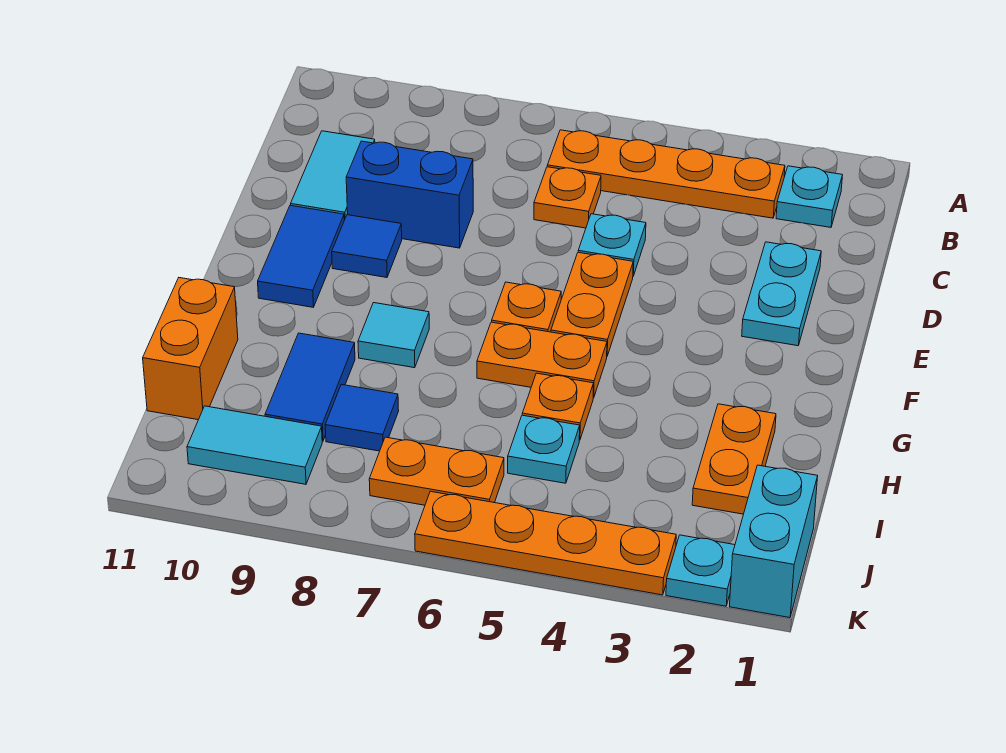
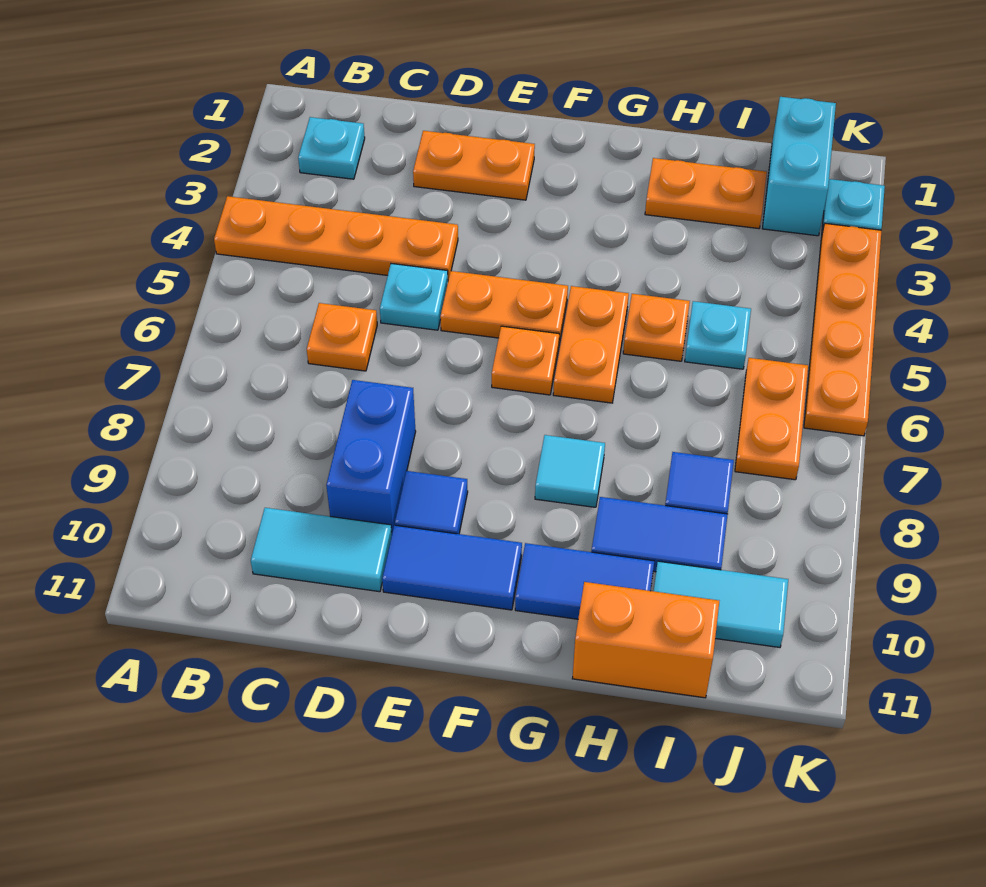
orange plate B3:B6 level 1 -> orange plate A4:D4 level 1
cyan plate D2:E2 level 1 -> orange plate D2:E2 level 1
none -> blue tile G10:H10 level 1
cyan brick J1:K1 level 1 -> cyan brick J1:J2 level 1
cyan tile J9:J10 level 1 -> cyan tile I10:J10 level 1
=====
**Your instructions**: Copy out all the entries exactly. Images stay out of the copy.

**Answer section**:
orange plate B3:B6 level 1 -> orange plate A4:D4 level 1
cyan plate D2:E2 level 1 -> orange plate D2:E2 level 1
none -> blue tile G10:H10 level 1
cyan brick J1:K1 level 1 -> cyan brick J1:J2 level 1
cyan tile J9:J10 level 1 -> cyan tile I10:J10 level 1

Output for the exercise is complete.